Collected data
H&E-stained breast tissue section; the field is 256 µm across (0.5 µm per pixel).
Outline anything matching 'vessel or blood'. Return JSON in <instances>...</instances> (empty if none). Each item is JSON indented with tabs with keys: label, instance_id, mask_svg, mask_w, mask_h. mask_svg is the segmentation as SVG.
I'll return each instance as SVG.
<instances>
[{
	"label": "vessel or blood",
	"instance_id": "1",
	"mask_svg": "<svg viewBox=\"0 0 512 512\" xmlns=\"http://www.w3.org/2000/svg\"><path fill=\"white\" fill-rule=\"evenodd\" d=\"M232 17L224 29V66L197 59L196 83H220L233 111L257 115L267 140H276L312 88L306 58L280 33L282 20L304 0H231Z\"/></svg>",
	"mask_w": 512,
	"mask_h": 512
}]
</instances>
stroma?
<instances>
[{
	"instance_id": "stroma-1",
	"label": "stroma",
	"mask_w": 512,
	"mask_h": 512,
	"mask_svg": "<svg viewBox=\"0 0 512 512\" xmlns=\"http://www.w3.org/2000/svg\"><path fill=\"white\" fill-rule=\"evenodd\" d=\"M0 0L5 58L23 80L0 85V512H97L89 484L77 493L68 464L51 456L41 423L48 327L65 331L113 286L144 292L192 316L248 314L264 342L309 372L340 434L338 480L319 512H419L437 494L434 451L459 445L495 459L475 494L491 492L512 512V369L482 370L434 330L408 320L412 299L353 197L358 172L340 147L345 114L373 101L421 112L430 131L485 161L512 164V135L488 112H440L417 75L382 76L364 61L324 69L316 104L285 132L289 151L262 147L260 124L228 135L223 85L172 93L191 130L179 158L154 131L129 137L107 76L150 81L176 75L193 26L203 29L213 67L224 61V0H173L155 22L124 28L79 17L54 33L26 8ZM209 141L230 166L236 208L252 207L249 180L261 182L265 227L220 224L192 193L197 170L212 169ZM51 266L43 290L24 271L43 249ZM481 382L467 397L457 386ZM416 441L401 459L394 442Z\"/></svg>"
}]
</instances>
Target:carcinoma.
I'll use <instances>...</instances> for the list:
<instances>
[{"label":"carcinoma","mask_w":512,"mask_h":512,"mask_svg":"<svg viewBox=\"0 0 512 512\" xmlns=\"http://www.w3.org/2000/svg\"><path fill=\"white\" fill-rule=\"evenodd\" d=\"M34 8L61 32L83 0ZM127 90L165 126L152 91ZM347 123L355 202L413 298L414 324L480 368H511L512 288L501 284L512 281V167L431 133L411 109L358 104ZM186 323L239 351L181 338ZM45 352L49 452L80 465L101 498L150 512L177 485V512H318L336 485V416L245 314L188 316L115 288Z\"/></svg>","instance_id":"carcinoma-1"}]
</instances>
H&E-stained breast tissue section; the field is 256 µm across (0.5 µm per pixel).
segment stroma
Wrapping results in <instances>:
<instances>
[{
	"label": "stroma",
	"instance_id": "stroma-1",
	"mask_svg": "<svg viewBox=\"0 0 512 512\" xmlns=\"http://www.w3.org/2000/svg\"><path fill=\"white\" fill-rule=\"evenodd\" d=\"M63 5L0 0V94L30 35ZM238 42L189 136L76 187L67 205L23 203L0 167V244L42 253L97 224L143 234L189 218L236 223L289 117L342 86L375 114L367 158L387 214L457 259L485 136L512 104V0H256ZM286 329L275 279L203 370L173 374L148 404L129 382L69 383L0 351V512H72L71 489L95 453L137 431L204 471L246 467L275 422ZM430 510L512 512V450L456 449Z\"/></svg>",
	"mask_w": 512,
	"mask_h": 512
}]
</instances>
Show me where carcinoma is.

▶ SET EXERCISE
Retype all of the material, keeping each line exact.

▶ RESULT OF THIS EXERCISE
H&E-stained breast tissue section; the field is 256 µm across (0.5 µm per pixel).
Outline anything matching 'vessel or blood'. Return JSON in <instances>...</instances> (empty if none). Each item is JSON indented with tabs with keys: label, instance_id, mask_svg, mask_w, mask_h. mask_svg is the segmentation as SVG.
I'll return each instance as SVG.
<instances>
[{
	"label": "vessel or blood",
	"instance_id": "1",
	"mask_svg": "<svg viewBox=\"0 0 512 512\" xmlns=\"http://www.w3.org/2000/svg\"><path fill=\"white\" fill-rule=\"evenodd\" d=\"M232 17L224 29V66L197 59L196 83H220L233 111L257 115L267 140H276L312 88L306 58L280 33L282 20L304 0H231Z\"/></svg>",
	"mask_w": 512,
	"mask_h": 512
}]
</instances>
stroma?
<instances>
[{
	"instance_id": "stroma-1",
	"label": "stroma",
	"mask_w": 512,
	"mask_h": 512,
	"mask_svg": "<svg viewBox=\"0 0 512 512\" xmlns=\"http://www.w3.org/2000/svg\"><path fill=\"white\" fill-rule=\"evenodd\" d=\"M0 0L5 58L23 80L0 85V512H97L89 484L77 493L68 464L51 456L41 423L48 327L65 331L113 286L144 292L192 316L248 314L264 342L309 372L340 434L338 480L319 512H419L437 494L434 451L459 445L495 459L475 494L491 492L512 512V369L482 370L434 330L408 320L412 299L353 197L358 172L340 147L345 114L373 101L421 112L430 131L485 161L512 164V135L488 112H440L417 75L382 76L364 61L324 69L316 104L285 132L289 151L262 147L260 124L228 135L223 85L172 93L191 130L179 158L154 131L129 137L107 76L150 81L176 75L193 26L203 29L213 67L224 61V0H173L155 22L124 28L79 17L54 33L26 8ZM209 141L230 166L236 208L252 207L249 180L261 182L265 227L220 224L192 193L197 170L212 169ZM51 266L43 290L24 271L43 249ZM481 382L467 397L457 386ZM416 441L401 459L394 442Z\"/></svg>"
}]
</instances>
Target:carcinoma.
I'll use <instances>...</instances> for the list:
<instances>
[{"label":"carcinoma","mask_w":512,"mask_h":512,"mask_svg":"<svg viewBox=\"0 0 512 512\" xmlns=\"http://www.w3.org/2000/svg\"><path fill=\"white\" fill-rule=\"evenodd\" d=\"M34 8L61 32L83 0ZM127 90L165 126L152 91ZM347 123L355 202L413 298L414 324L480 368H511L512 288L501 284L512 281V167L431 133L411 109L358 104ZM186 323L239 351L181 338ZM45 352L49 452L80 465L101 498L150 512L177 485V512H318L336 485V416L245 314L188 316L115 288Z\"/></svg>","instance_id":"carcinoma-1"}]
</instances>
H&E-stained breast tissue section; the field is 256 µm across (0.5 µm per pixel).
segment stroma
Wrapping results in <instances>:
<instances>
[{
	"label": "stroma",
	"instance_id": "stroma-1",
	"mask_svg": "<svg viewBox=\"0 0 512 512\" xmlns=\"http://www.w3.org/2000/svg\"><path fill=\"white\" fill-rule=\"evenodd\" d=\"M63 5L0 0V94L30 35ZM238 42L189 136L76 187L67 205L23 203L0 167V244L42 253L97 224L143 234L189 218L236 223L289 117L342 86L375 114L367 158L387 214L457 259L485 136L512 104V0H256ZM286 329L275 279L203 370L173 374L148 404L129 382L69 383L0 351V512H72L71 489L95 453L137 431L204 471L246 467L275 422ZM430 510L512 512V450L456 449Z\"/></svg>",
	"mask_w": 512,
	"mask_h": 512
}]
</instances>
Show me where carcinoma is.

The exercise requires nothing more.